* What you should do
Write out only the lines running from the one that contains "(322, 343) = (349, 175): red" to the end of the material, both ends included.

··· Data to process ···

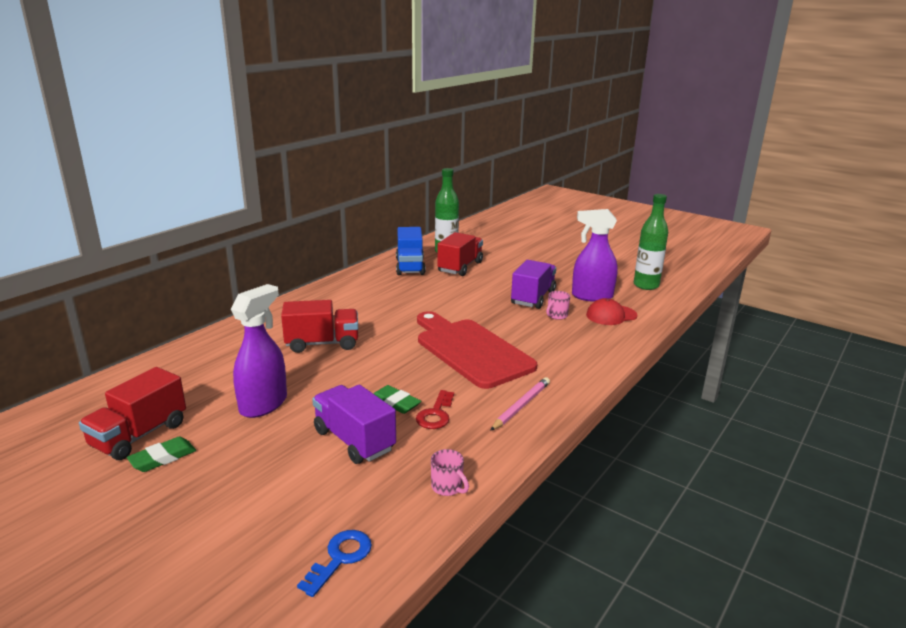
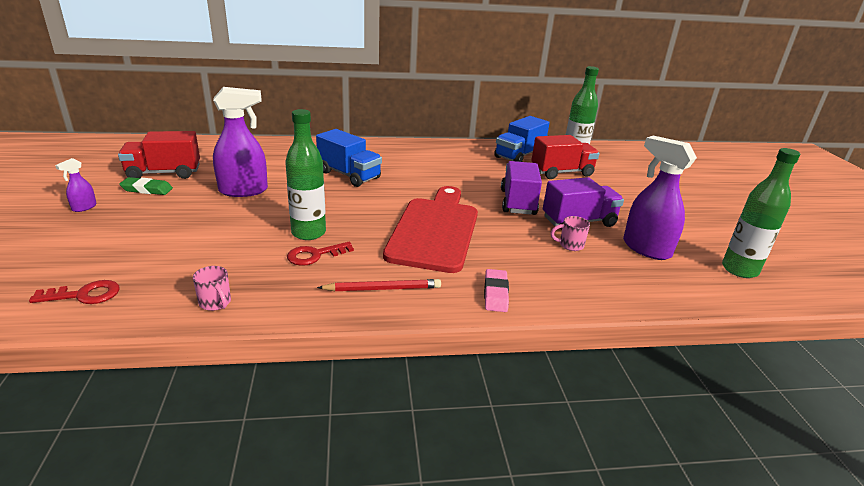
camera: 45 degrees right, 5 degrees up
(138, 512) = (84, 207): none -> purple spray bottle
(322, 343) = (349, 175): red truck -> blue truck
(340, 558) = (84, 295): blue key -> red key
(354, 440) = (237, 239): purple truck -> purple truck (517, 202)
(395, 403) = (308, 233): green eraser -> green bottle
(448, 487) = (215, 303): pink mug -> pink mug turned 45 degrees counterclockwise
(521, 406) = (383, 289): pink pencil -> red pencil
(579, 368) = (495, 293): none -> pink eraser
(611, 315) = (631, 273): red cap -> none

···

* Response to the task
(322, 343) = (349, 175): red truck -> blue truck
(340, 558) = (84, 295): blue key -> red key
(354, 440) = (237, 239): purple truck -> purple truck (517, 202)
(395, 403) = (308, 233): green eraser -> green bottle
(448, 487) = (215, 303): pink mug -> pink mug turned 45 degrees counterclockwise
(521, 406) = (383, 289): pink pencil -> red pencil
(579, 368) = (495, 293): none -> pink eraser
(611, 315) = (631, 273): red cap -> none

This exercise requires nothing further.